■ EXERCISE INSTRUCTIONS:
Search the listing below for the line containing "C104: 3300uF (plus". From there through the line containing "SW103: button (GND, RESET)", transcribe every line exactly, both ends included.

■ WORKING DATA:
*** Begin section ***

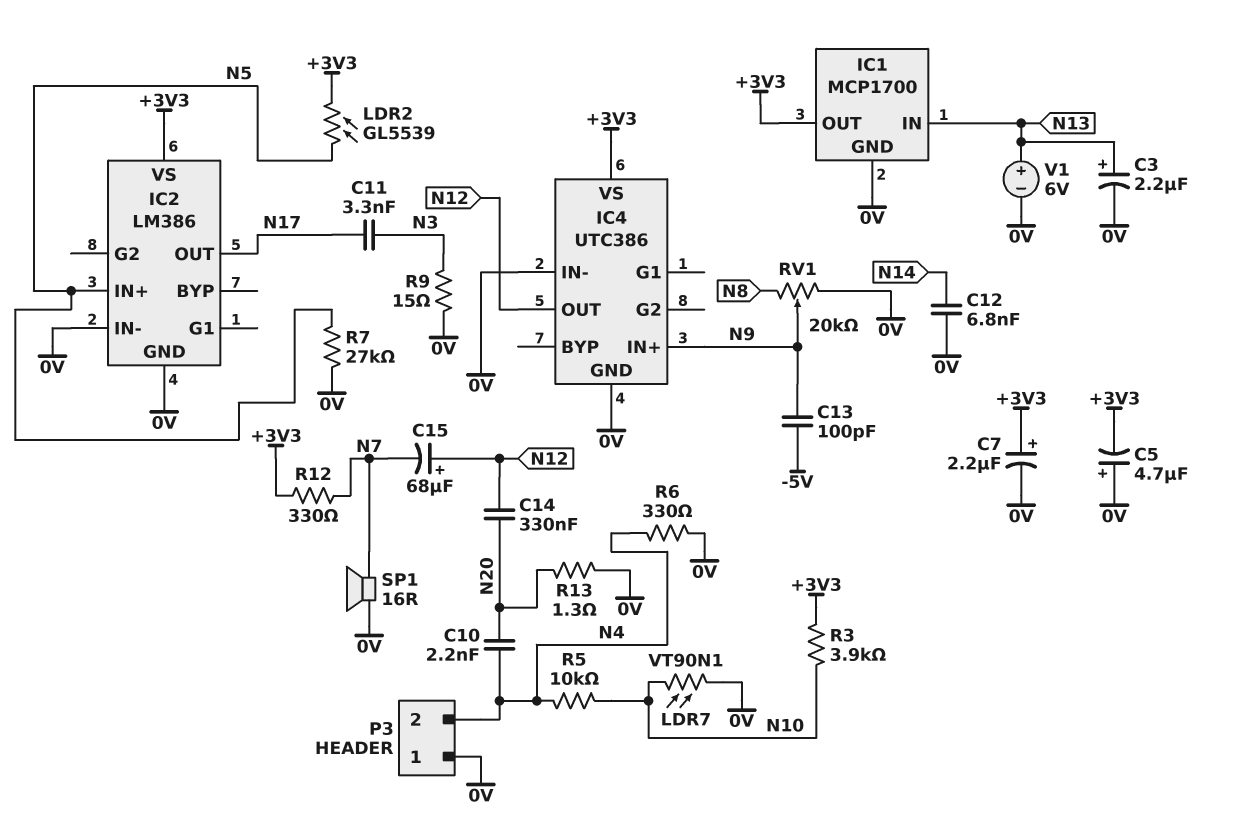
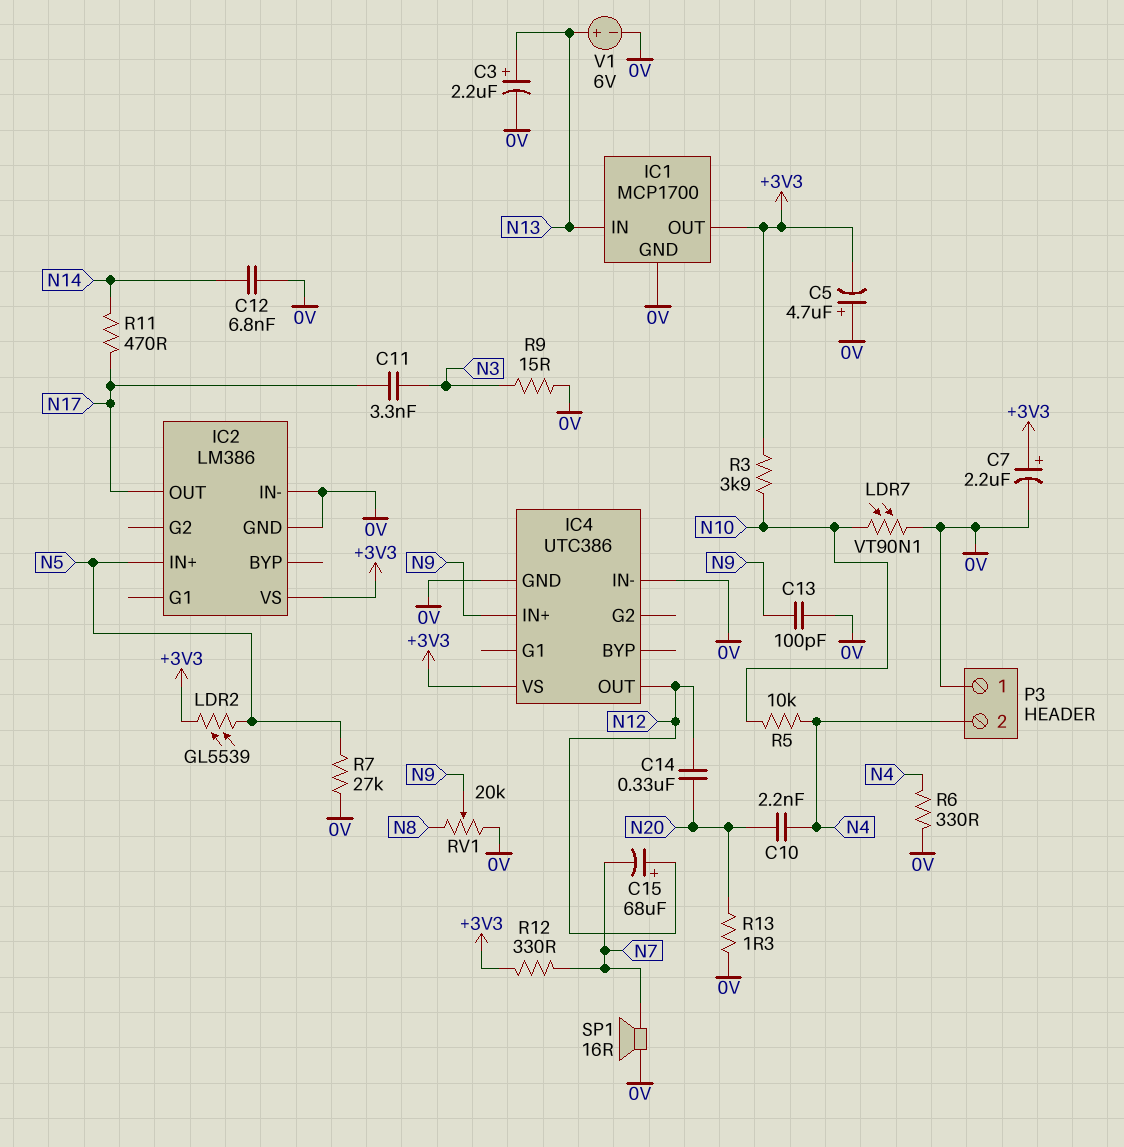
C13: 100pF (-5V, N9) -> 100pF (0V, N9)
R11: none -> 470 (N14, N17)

*** End section ***
*** Begin section ***

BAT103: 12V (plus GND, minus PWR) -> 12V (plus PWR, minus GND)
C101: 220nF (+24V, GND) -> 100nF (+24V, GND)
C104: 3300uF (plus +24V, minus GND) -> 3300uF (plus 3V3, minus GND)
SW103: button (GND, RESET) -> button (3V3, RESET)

*** End section ***

■ ANSWER AREA:
C104: 3300uF (plus +24V, minus GND) -> 3300uF (plus 3V3, minus GND)
SW103: button (GND, RESET) -> button (3V3, RESET)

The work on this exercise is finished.